Since pictures are not wanted in the copy, output only the rest of each record exactly.
** Opening Records for processing block **
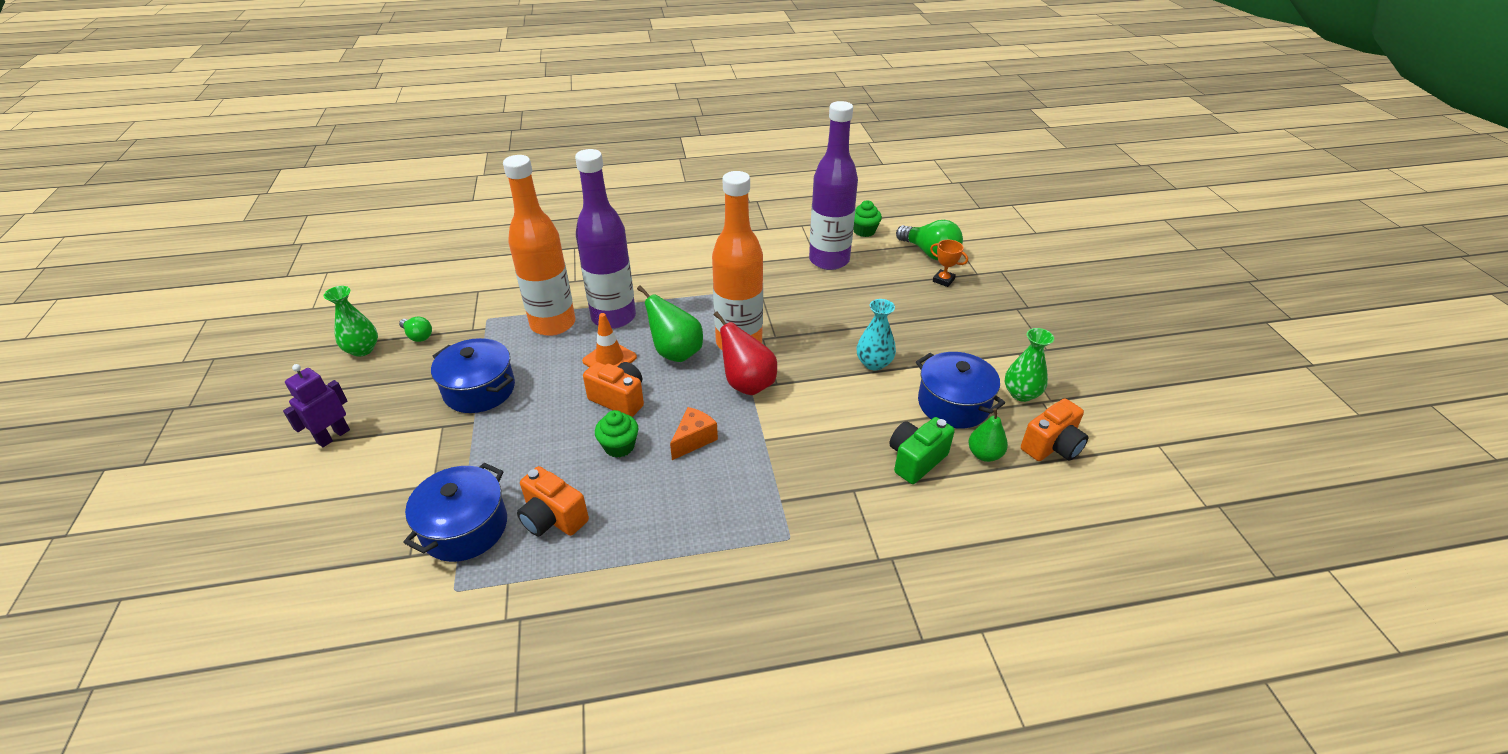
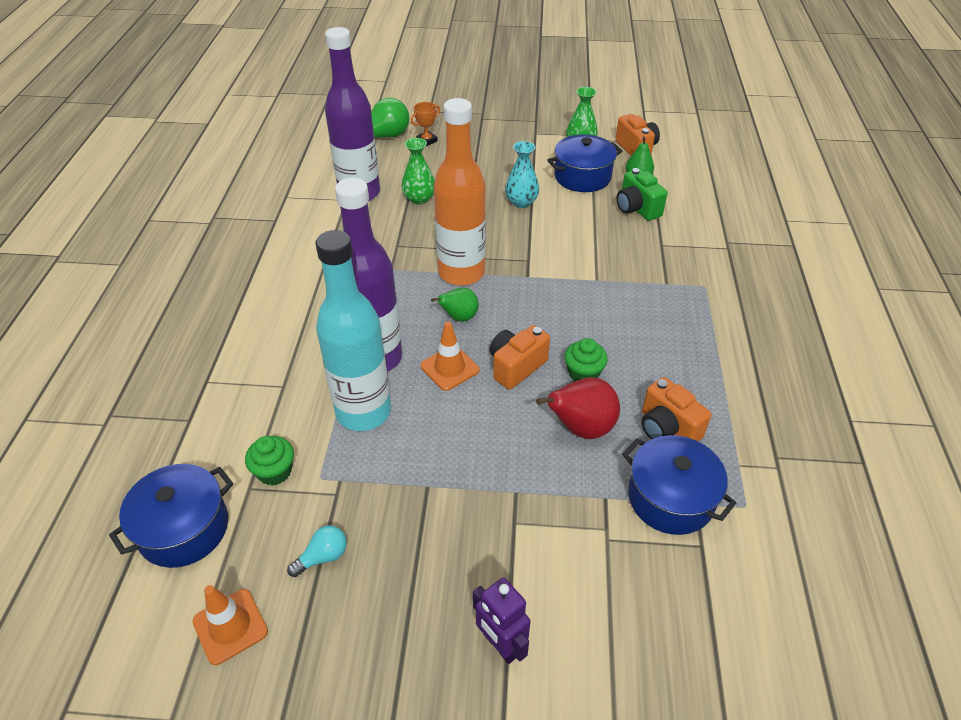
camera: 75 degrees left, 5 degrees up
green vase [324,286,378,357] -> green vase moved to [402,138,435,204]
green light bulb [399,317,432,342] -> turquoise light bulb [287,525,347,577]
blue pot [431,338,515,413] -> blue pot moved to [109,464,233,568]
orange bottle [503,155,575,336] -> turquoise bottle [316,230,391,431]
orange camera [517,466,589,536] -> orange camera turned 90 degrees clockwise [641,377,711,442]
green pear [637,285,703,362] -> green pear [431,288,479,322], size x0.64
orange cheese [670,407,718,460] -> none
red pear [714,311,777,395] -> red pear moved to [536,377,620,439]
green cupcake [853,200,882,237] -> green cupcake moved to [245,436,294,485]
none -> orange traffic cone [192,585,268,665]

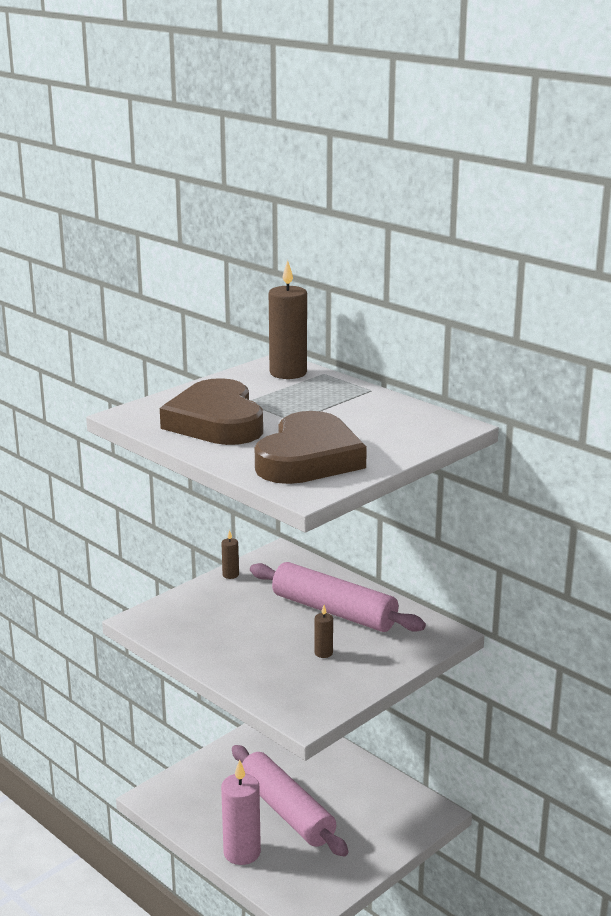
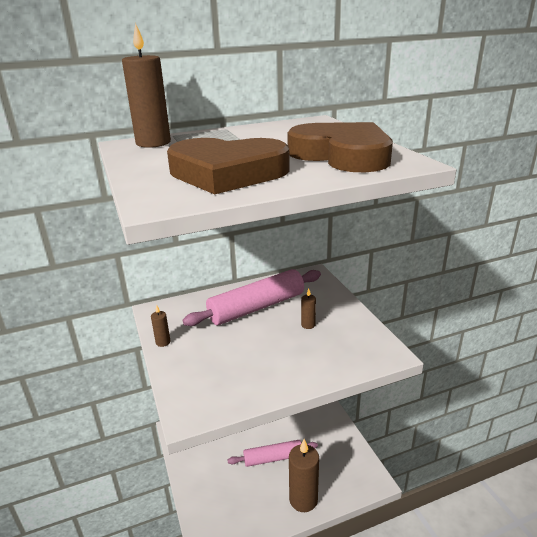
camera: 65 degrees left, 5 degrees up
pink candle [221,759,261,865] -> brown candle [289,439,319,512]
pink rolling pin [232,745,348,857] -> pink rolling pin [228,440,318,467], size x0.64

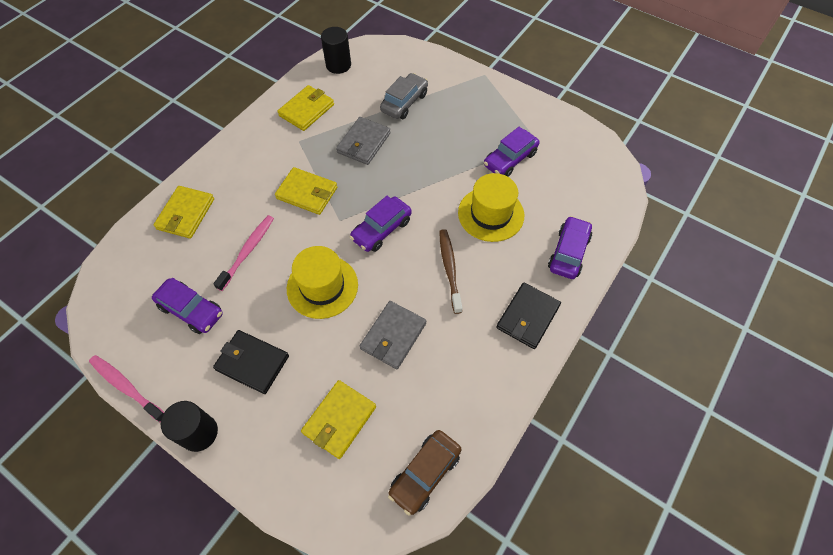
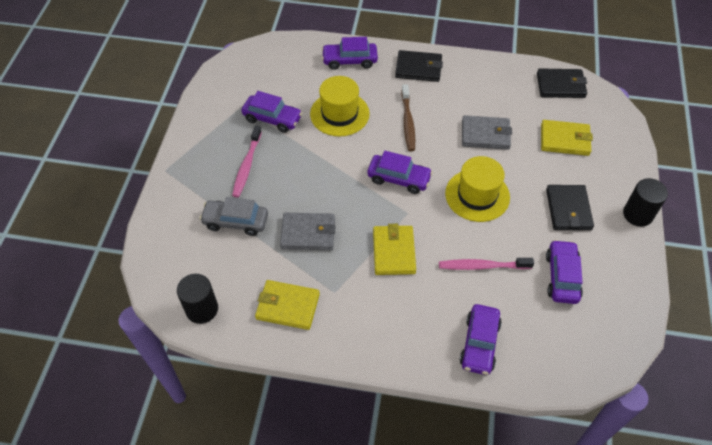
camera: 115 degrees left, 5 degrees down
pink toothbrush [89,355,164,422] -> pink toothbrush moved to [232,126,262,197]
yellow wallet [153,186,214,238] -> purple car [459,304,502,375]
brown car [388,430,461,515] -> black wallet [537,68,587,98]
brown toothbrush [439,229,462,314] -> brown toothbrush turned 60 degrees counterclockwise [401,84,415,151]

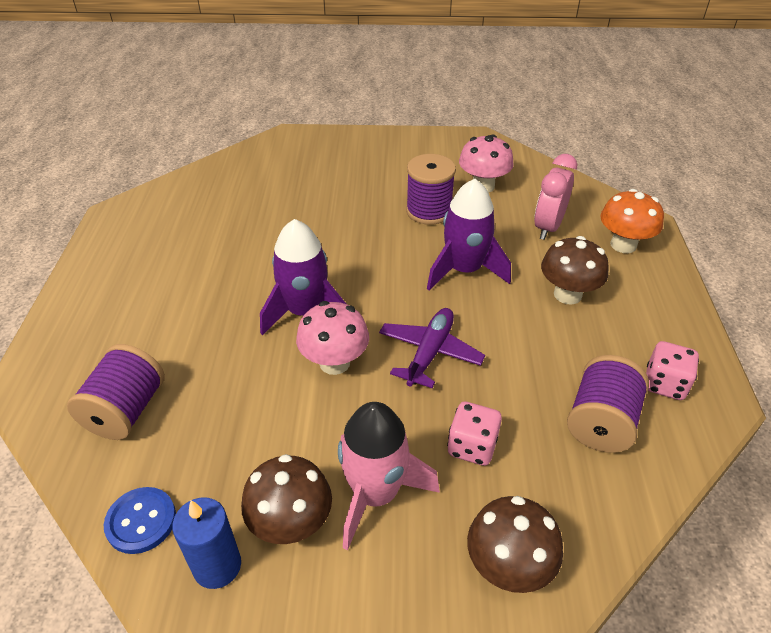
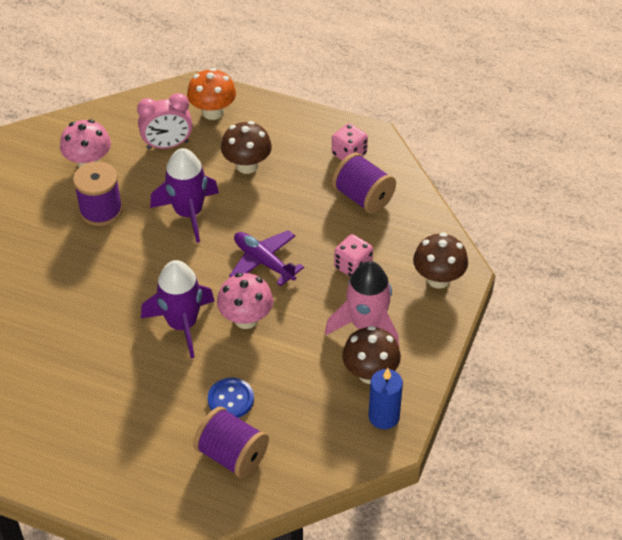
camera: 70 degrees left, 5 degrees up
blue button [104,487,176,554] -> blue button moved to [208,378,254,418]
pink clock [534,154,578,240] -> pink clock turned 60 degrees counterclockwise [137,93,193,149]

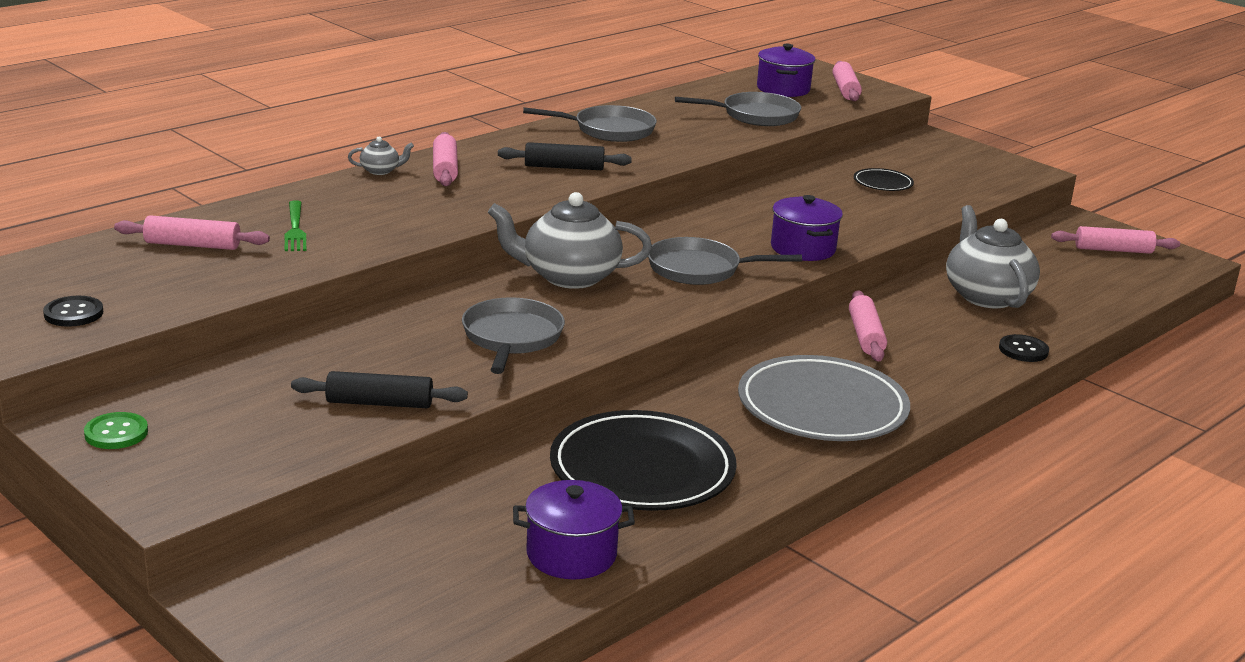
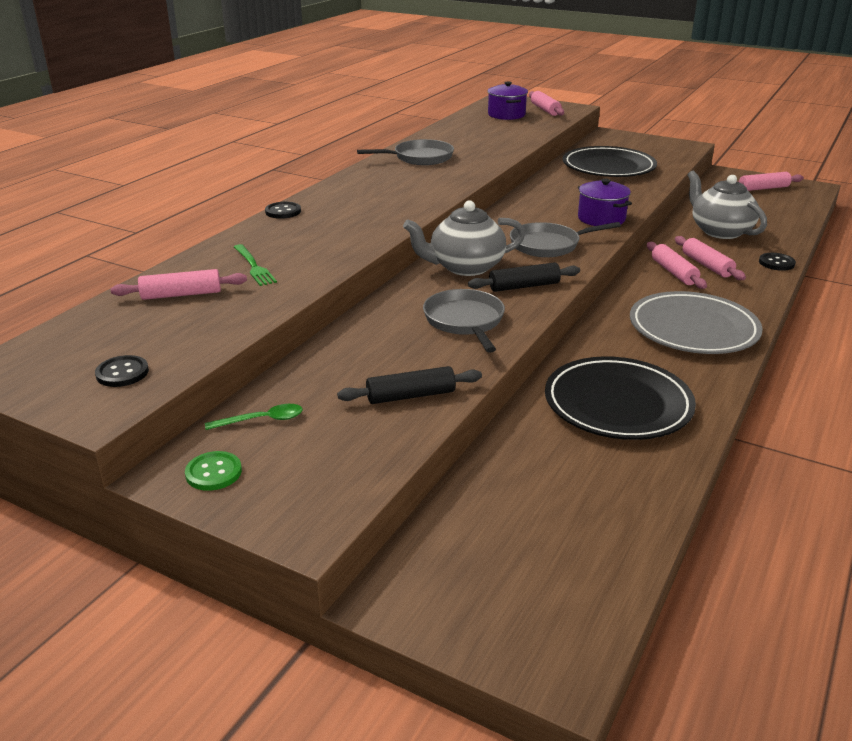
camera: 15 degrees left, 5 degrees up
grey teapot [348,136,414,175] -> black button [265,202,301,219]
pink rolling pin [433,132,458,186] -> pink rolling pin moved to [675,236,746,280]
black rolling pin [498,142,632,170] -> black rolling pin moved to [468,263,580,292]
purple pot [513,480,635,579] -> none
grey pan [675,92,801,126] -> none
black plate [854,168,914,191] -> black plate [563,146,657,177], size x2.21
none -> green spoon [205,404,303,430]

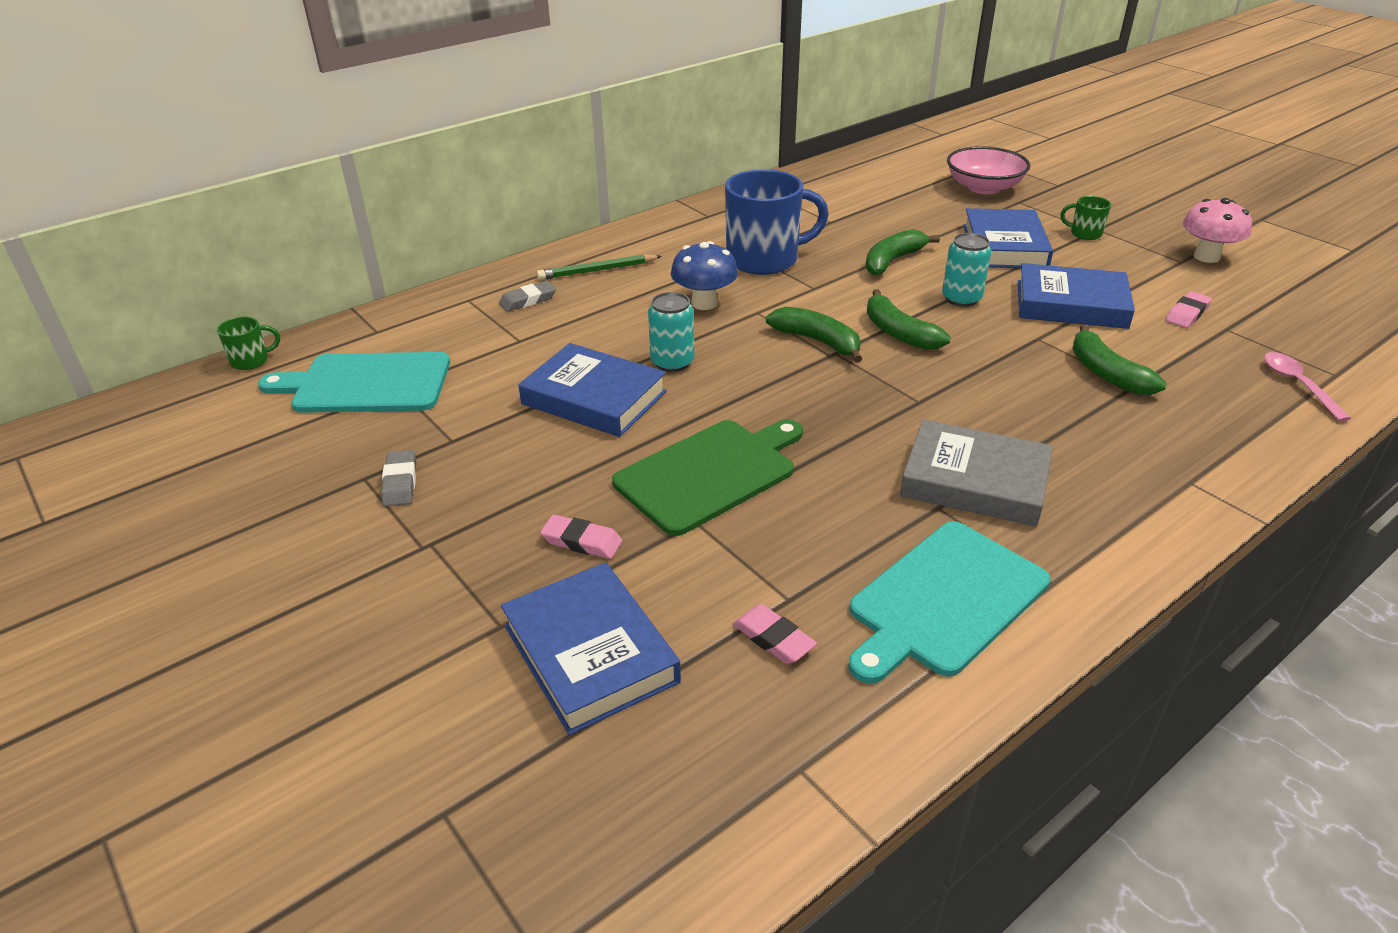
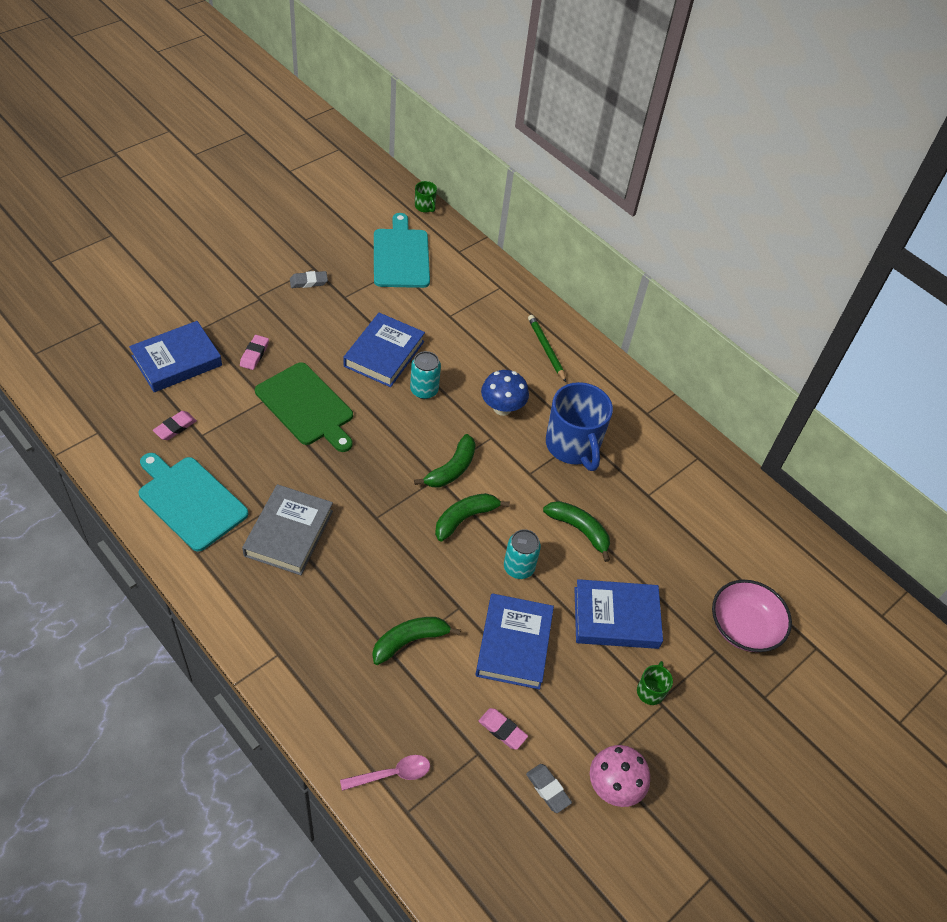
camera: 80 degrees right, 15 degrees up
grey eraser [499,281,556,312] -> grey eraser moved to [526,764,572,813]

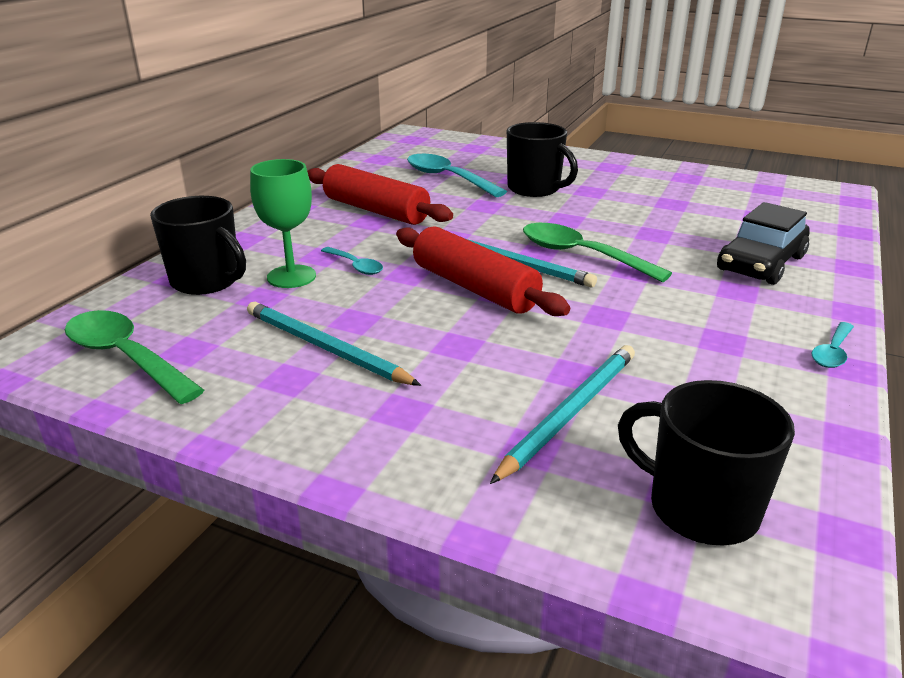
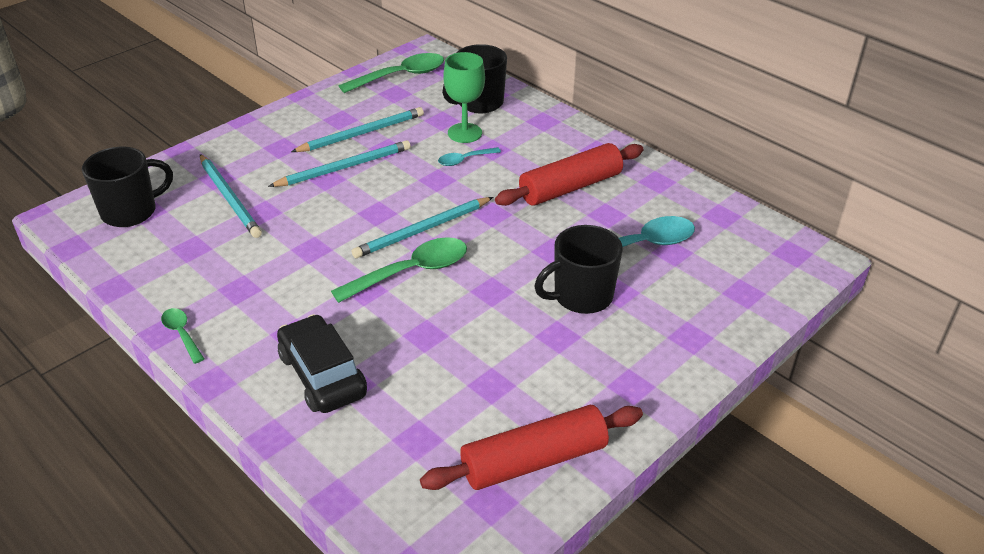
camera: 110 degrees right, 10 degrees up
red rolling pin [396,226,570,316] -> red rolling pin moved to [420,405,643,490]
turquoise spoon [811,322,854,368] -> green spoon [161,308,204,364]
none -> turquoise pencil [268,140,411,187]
** Closing Records for processing block **
▶ **Solution for this task**:
camera: 75 degrees left, 5 degrees up
green vase [324,286,378,357] -> green vase moved to [402,138,435,204]
green light bulb [399,317,432,342] -> turquoise light bulb [287,525,347,577]
blue pot [431,338,515,413] -> blue pot moved to [109,464,233,568]
orange bottle [503,155,575,336] -> turquoise bottle [316,230,391,431]
orange camera [517,466,589,536] -> orange camera turned 90 degrees clockwise [641,377,711,442]
green pear [637,285,703,362] -> green pear [431,288,479,322], size x0.64
orange cheese [670,407,718,460] -> none
red pear [714,311,777,395] -> red pear moved to [536,377,620,439]
green cupcake [853,200,882,237] -> green cupcake moved to [245,436,294,485]
none -> orange traffic cone [192,585,268,665]

camera: 65 degrees left, 5 degrees up
pink candle [221,759,261,865] -> brown candle [289,439,319,512]
pink rolling pin [232,745,348,857] -> pink rolling pin [228,440,318,467], size x0.64

camera: 115 degrees left, 5 degrees down
pink toothbrush [89,355,164,422] -> pink toothbrush moved to [232,126,262,197]
yellow wallet [153,186,214,238] -> purple car [459,304,502,375]
brown car [388,430,461,515] -> black wallet [537,68,587,98]
brown toothbrush [439,229,462,314] -> brown toothbrush turned 60 degrees counterclockwise [401,84,415,151]

camera: 70 degrees left, 5 degrees up
blue button [104,487,176,554] -> blue button moved to [208,378,254,418]
pink clock [534,154,578,240] -> pink clock turned 60 degrees counterclockwise [137,93,193,149]

camera: 15 degrees left, 5 degrees up
grey teapot [348,136,414,175] -> black button [265,202,301,219]
pink rolling pin [433,132,458,186] -> pink rolling pin moved to [675,236,746,280]
black rolling pin [498,142,632,170] -> black rolling pin moved to [468,263,580,292]
purple pot [513,480,635,579] -> none
grey pan [675,92,801,126] -> none
black plate [854,168,914,191] -> black plate [563,146,657,177], size x2.21
none -> green spoon [205,404,303,430]

camera: 80 degrees right, 15 degrees up
grey eraser [499,281,556,312] -> grey eraser moved to [526,764,572,813]

camera: 110 degrees right, 10 degrees up
red rolling pin [396,226,570,316] -> red rolling pin moved to [420,405,643,490]
turquoise spoon [811,322,854,368] -> green spoon [161,308,204,364]
none -> turquoise pencil [268,140,411,187]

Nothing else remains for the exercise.